_INFORMATION SHOWN_.
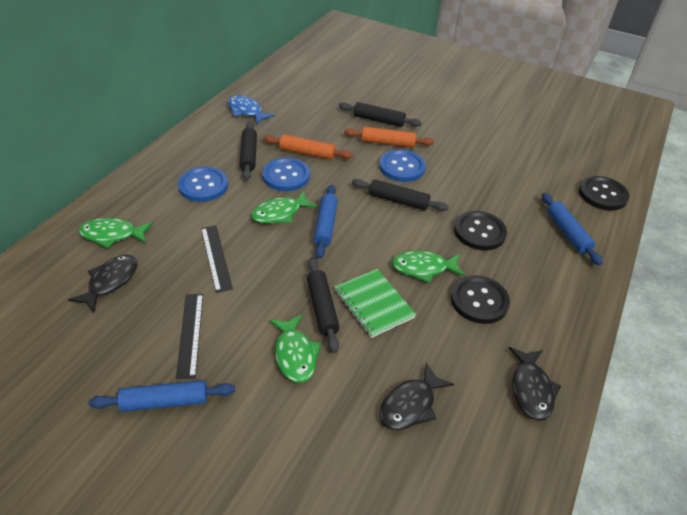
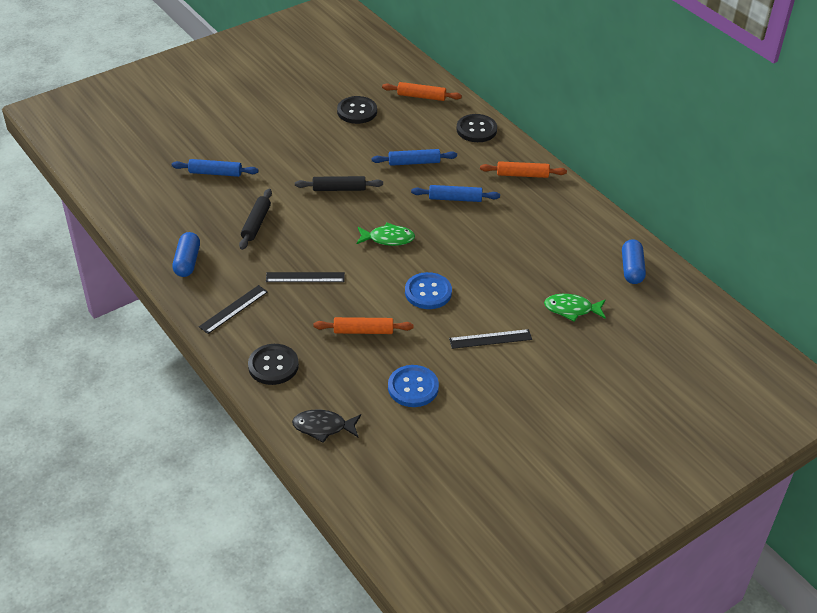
black fish: 3 -> 1
black rolling pin: 4 -> 2
black ruler: 2 -> 3
blue button: 3 -> 2
blue capsule: 0 -> 2
blue fish: 1 -> 0
green fish: 4 -> 2
green notebook: 1 -> 0
orange rolling pin: 2 -> 3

_EXERCISE_.
Look through the entries above and say how many lines hold the word "fish", giving the number alone.

_RESULT_.
3